_Exercise aim_:
Write out the records below from the first line through the line containing "camera: 15 degrees left, 20 degrees down", leaving out any pictures.

Records excerpted from a collection:
*** Block opens ***

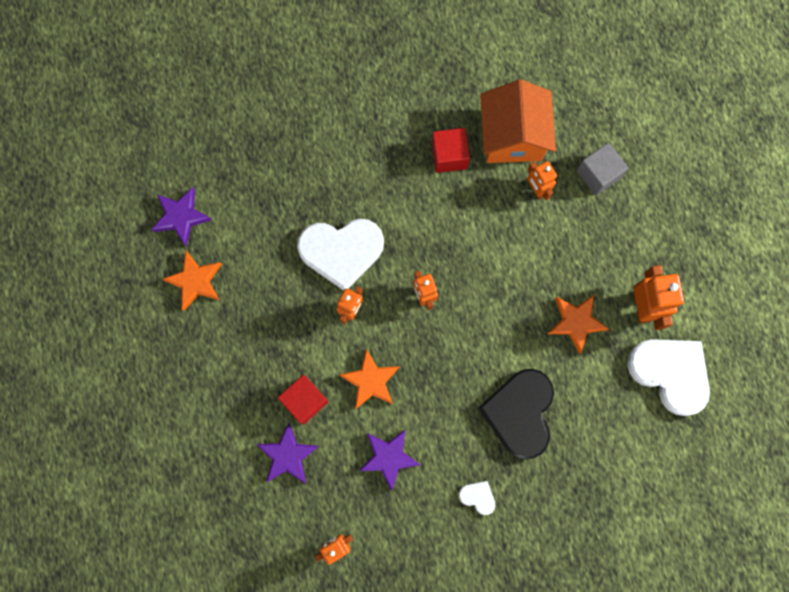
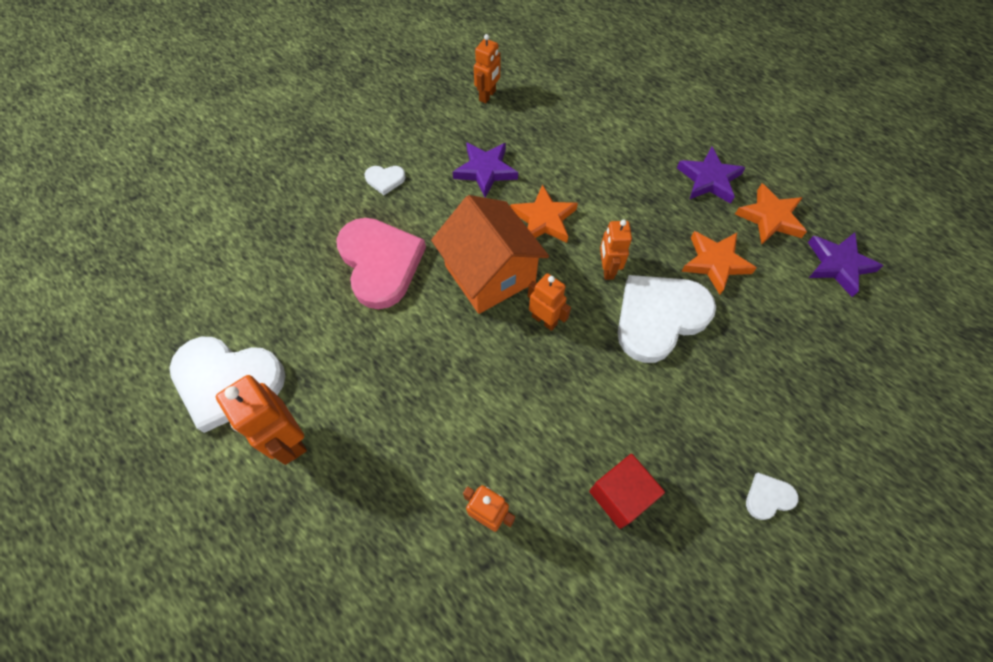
camera: 150 degrees right, 15 degrees down
purple star [256,422,319,483] -> purple star moved to [677,147,746,204]
red cube [278,375,328,424] -> none
black heart [478,369,554,459] -> pink heart [336,218,426,309]
orange house [480,79,556,163] -> orange house moved to [431,195,549,314]
orange star [548,295,609,354] -> orange star moved to [681,231,756,295]
grey cube [576,143,628,195] -> none
none -> white heart [746,473,799,520]

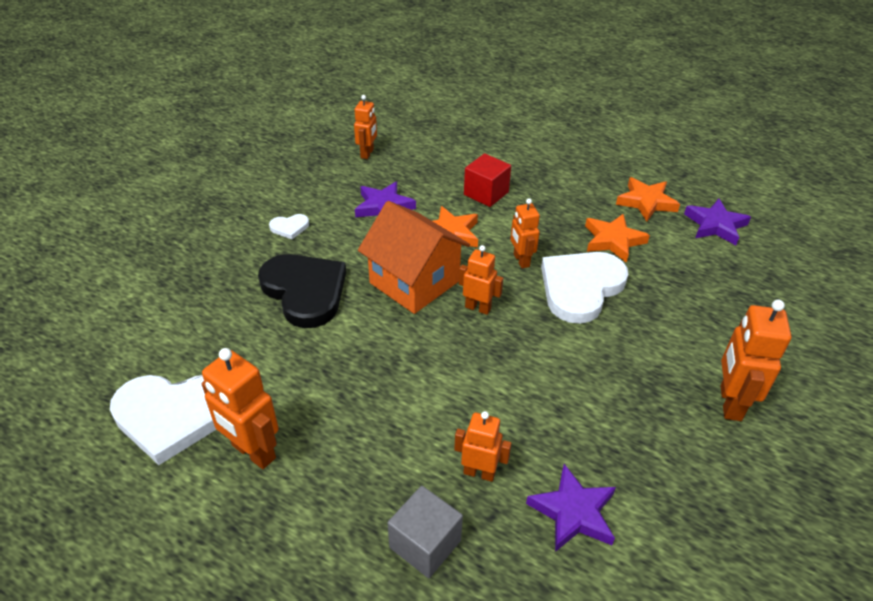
camera: 15 degrees left, 20 degrees down
pink heart [336,218,426,309] -> black heart [258,254,346,328]
red cube [589,454,665,529] -> red cube moved to [464,153,511,207]
purple star [677,147,746,204] -> purple star moved to [526,464,616,552]
white heart [746,473,799,520] -> orange robot [720,300,791,421]
none -> grey cube [388,486,463,578]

*** Block closes ***

_Response to the exercise_:
camera: 150 degrees right, 15 degrees down
purple star [256,422,319,483] -> purple star moved to [677,147,746,204]
red cube [278,375,328,424] -> none
black heart [478,369,554,459] -> pink heart [336,218,426,309]
orange house [480,79,556,163] -> orange house moved to [431,195,549,314]
orange star [548,295,609,354] -> orange star moved to [681,231,756,295]
grey cube [576,143,628,195] -> none
none -> white heart [746,473,799,520]

camera: 15 degrees left, 20 degrees down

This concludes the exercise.